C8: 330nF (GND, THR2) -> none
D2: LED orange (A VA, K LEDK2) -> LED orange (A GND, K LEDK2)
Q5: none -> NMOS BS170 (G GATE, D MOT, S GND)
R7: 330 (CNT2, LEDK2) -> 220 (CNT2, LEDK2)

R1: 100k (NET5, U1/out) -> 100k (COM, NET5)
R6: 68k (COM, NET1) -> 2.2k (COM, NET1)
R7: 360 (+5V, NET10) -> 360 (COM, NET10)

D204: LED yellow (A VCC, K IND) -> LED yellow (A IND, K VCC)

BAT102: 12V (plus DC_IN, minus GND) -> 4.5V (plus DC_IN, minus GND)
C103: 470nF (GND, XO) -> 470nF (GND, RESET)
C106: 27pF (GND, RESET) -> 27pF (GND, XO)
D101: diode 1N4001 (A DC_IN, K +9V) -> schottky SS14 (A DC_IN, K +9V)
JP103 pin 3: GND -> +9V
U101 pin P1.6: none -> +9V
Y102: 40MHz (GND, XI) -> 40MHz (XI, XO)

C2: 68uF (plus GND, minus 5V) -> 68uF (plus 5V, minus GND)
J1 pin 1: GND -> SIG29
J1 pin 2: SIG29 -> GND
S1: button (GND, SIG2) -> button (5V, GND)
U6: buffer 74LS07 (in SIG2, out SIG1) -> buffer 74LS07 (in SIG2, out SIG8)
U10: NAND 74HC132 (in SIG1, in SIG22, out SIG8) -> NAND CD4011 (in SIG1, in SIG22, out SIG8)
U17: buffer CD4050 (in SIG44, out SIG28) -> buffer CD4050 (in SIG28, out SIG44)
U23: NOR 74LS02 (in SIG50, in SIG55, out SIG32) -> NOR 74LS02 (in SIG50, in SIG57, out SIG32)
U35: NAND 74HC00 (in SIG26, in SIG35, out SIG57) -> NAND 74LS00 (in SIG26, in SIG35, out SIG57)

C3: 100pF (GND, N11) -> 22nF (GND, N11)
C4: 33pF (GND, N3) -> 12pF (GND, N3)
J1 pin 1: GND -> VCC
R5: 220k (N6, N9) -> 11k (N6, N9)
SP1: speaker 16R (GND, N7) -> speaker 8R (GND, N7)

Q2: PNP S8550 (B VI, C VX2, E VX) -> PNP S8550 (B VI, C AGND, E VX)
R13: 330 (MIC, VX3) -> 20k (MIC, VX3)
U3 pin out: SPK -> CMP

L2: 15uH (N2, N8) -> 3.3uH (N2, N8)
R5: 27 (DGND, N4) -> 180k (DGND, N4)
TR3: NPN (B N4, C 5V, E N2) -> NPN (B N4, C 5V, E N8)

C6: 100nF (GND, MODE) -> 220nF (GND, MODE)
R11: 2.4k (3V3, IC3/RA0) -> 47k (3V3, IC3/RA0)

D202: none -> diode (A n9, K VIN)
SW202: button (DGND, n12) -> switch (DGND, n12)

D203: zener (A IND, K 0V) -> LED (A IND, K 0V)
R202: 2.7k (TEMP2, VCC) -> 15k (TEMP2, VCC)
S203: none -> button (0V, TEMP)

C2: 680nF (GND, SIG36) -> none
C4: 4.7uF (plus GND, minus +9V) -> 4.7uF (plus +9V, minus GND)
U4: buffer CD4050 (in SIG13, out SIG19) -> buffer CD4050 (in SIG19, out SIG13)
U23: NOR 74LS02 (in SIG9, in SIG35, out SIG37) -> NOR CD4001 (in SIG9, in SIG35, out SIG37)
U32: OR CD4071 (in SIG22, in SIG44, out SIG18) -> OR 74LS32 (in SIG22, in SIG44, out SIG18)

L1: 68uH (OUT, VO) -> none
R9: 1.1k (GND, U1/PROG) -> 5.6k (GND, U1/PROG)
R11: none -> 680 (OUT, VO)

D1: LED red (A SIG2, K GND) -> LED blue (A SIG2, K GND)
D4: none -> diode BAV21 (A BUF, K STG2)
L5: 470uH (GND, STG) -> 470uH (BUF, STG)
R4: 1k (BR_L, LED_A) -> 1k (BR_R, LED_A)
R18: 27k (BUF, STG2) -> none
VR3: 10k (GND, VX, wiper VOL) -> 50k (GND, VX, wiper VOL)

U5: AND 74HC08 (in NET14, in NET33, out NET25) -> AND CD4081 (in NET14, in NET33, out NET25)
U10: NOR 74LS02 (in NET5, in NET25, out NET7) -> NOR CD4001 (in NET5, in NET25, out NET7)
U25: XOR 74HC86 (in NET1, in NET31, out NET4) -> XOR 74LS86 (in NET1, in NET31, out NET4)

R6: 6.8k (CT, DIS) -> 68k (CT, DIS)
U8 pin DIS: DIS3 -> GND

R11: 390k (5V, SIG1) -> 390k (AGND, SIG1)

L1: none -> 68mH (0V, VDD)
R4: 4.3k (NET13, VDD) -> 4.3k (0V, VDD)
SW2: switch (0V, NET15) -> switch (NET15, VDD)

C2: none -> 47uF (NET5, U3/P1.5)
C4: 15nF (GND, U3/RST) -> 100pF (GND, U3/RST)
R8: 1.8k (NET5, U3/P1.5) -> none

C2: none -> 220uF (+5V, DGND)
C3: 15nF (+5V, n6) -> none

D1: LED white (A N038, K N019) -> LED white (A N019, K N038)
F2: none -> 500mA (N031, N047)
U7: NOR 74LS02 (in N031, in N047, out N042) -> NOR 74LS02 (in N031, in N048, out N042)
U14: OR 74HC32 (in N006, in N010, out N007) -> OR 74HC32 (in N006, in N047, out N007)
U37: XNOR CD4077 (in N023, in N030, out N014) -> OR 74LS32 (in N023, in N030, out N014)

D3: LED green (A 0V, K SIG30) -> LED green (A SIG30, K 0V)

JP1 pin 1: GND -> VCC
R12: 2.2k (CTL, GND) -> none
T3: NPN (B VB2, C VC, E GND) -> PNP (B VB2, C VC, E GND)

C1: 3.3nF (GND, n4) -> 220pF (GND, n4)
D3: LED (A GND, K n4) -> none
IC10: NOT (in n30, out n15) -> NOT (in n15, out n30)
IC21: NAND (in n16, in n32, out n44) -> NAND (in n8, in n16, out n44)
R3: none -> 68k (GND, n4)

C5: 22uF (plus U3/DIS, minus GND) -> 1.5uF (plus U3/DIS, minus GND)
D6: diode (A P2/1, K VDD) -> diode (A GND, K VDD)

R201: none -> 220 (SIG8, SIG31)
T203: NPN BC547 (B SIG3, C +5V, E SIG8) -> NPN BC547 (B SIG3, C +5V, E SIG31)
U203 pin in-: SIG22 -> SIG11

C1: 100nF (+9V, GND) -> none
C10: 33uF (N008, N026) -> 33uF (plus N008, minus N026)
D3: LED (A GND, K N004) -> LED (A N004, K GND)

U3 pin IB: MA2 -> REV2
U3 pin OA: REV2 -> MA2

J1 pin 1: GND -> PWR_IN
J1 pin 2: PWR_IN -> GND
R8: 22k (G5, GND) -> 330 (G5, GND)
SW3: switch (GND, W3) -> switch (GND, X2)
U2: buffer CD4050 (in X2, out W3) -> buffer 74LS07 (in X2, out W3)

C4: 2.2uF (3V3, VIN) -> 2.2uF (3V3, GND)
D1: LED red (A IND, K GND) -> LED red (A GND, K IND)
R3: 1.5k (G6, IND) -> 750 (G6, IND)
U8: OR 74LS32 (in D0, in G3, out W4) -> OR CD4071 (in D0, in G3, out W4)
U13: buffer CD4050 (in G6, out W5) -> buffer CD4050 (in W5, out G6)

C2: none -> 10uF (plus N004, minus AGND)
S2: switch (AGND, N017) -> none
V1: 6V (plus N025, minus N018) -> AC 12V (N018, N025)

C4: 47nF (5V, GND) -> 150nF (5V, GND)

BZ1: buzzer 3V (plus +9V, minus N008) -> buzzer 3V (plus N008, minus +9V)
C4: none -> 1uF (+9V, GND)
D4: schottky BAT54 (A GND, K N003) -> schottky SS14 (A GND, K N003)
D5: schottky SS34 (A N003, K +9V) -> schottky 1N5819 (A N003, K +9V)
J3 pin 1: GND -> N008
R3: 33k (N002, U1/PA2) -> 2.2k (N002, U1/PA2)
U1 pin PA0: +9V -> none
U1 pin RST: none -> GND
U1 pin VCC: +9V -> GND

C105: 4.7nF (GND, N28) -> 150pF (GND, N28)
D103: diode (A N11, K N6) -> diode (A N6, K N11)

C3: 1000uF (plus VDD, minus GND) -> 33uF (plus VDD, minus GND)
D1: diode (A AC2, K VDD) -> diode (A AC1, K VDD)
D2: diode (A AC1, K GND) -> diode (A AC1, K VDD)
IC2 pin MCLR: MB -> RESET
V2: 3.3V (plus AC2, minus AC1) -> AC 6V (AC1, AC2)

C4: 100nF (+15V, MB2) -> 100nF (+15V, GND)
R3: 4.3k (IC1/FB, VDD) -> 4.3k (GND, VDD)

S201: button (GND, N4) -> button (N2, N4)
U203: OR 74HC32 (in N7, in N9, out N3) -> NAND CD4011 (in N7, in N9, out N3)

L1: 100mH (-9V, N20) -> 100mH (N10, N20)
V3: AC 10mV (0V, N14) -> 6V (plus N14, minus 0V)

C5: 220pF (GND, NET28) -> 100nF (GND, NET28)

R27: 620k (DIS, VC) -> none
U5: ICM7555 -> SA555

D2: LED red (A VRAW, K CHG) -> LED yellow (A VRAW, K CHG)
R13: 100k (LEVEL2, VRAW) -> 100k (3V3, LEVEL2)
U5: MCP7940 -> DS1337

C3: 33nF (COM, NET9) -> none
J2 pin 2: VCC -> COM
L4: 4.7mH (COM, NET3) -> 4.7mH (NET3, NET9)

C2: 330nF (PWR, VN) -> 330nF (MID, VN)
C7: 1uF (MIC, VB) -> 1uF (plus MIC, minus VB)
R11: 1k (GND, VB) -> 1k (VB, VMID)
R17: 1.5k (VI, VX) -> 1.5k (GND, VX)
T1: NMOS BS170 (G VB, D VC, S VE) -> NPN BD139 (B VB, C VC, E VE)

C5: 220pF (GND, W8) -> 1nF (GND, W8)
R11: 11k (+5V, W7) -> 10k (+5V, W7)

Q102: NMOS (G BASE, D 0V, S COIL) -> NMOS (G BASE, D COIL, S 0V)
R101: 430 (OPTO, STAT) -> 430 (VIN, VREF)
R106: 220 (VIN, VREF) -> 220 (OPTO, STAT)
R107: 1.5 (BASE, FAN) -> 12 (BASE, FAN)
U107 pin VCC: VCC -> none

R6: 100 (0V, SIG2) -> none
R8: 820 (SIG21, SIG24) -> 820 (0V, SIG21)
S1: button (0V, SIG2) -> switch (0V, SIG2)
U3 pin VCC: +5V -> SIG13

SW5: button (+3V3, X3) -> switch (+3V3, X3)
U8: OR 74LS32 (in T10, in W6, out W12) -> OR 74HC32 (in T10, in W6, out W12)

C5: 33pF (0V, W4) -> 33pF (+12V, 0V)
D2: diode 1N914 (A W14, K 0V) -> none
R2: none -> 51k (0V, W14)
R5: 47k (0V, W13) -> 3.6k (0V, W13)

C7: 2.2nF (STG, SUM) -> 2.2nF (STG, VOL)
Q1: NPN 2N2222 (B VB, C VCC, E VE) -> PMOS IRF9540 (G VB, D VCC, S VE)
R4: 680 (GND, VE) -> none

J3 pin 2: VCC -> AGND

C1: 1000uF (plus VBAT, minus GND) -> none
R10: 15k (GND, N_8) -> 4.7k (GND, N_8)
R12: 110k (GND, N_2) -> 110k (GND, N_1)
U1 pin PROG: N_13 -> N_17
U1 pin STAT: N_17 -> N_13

########################################

In the material above, transcribe exactly the lines beginning at the one with "D2: LED orange" and ending at the one with "U35: NAND 74HC00", both included.

### ANSWER FOR THE TASK
D2: LED orange (A VA, K LEDK2) -> LED orange (A GND, K LEDK2)
Q5: none -> NMOS BS170 (G GATE, D MOT, S GND)
R7: 330 (CNT2, LEDK2) -> 220 (CNT2, LEDK2)

R1: 100k (NET5, U1/out) -> 100k (COM, NET5)
R6: 68k (COM, NET1) -> 2.2k (COM, NET1)
R7: 360 (+5V, NET10) -> 360 (COM, NET10)

D204: LED yellow (A VCC, K IND) -> LED yellow (A IND, K VCC)

BAT102: 12V (plus DC_IN, minus GND) -> 4.5V (plus DC_IN, minus GND)
C103: 470nF (GND, XO) -> 470nF (GND, RESET)
C106: 27pF (GND, RESET) -> 27pF (GND, XO)
D101: diode 1N4001 (A DC_IN, K +9V) -> schottky SS14 (A DC_IN, K +9V)
JP103 pin 3: GND -> +9V
U101 pin P1.6: none -> +9V
Y102: 40MHz (GND, XI) -> 40MHz (XI, XO)

C2: 68uF (plus GND, minus 5V) -> 68uF (plus 5V, minus GND)
J1 pin 1: GND -> SIG29
J1 pin 2: SIG29 -> GND
S1: button (GND, SIG2) -> button (5V, GND)
U6: buffer 74LS07 (in SIG2, out SIG1) -> buffer 74LS07 (in SIG2, out SIG8)
U10: NAND 74HC132 (in SIG1, in SIG22, out SIG8) -> NAND CD4011 (in SIG1, in SIG22, out SIG8)
U17: buffer CD4050 (in SIG44, out SIG28) -> buffer CD4050 (in SIG28, out SIG44)
U23: NOR 74LS02 (in SIG50, in SIG55, out SIG32) -> NOR 74LS02 (in SIG50, in SIG57, out SIG32)
U35: NAND 74HC00 (in SIG26, in SIG35, out SIG57) -> NAND 74LS00 (in SIG26, in SIG35, out SIG57)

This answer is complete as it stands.